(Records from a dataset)

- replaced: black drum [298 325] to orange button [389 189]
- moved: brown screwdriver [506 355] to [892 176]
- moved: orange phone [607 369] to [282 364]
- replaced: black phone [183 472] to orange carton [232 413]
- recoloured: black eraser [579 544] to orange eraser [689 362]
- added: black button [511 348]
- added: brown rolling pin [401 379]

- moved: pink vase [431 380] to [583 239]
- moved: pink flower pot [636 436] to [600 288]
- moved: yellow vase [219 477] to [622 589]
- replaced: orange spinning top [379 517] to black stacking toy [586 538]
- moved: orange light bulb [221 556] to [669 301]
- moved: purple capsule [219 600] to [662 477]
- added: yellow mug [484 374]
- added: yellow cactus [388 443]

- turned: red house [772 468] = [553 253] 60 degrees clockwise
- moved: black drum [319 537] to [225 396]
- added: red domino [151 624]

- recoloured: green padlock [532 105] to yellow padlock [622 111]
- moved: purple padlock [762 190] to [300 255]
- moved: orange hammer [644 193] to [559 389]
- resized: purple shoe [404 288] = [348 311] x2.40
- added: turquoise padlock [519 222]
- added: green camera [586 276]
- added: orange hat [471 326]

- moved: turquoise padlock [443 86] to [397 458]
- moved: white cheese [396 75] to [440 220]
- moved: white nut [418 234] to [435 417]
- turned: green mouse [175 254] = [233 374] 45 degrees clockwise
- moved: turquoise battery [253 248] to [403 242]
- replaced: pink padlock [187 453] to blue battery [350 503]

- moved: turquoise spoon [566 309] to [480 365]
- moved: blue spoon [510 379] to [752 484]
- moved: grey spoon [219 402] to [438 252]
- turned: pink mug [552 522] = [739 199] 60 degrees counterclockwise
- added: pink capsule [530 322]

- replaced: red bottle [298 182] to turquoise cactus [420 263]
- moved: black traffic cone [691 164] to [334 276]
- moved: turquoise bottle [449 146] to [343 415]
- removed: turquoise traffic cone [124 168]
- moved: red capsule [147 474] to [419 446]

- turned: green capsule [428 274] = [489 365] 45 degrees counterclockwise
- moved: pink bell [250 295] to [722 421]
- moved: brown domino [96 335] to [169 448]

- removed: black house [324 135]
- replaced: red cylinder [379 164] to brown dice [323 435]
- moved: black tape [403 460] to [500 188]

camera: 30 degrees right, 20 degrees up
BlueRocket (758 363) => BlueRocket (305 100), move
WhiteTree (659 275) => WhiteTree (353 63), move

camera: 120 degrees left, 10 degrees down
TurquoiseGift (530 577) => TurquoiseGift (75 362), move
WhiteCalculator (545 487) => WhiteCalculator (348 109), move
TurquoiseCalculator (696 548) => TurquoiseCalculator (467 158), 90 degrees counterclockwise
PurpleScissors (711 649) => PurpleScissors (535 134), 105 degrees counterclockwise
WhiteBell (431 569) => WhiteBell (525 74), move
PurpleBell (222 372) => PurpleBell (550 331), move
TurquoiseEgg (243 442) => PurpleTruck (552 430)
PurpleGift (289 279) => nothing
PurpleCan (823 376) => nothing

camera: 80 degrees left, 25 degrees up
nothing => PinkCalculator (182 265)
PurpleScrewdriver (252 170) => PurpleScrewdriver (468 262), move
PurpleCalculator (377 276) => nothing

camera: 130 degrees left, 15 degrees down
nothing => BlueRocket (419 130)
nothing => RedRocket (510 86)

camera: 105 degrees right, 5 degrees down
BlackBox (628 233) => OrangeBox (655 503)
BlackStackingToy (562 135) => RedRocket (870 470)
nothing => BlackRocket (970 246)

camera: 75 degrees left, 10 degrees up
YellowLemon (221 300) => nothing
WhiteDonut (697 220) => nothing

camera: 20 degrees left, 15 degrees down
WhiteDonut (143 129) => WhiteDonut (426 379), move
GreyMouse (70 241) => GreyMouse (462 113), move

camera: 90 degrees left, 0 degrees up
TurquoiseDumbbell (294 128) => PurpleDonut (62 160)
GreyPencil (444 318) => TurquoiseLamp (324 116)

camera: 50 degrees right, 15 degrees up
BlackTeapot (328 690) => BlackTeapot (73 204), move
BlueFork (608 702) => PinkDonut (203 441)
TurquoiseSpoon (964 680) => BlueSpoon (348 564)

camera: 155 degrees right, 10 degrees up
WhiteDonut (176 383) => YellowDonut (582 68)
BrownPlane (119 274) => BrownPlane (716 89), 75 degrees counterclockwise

▶ [The problem]: Scan the data above, find each line with "button", and copy it.

▶ [Response to the exercise]:
- replaced: black drum [298 325] to orange button [389 189]
- added: black button [511 348]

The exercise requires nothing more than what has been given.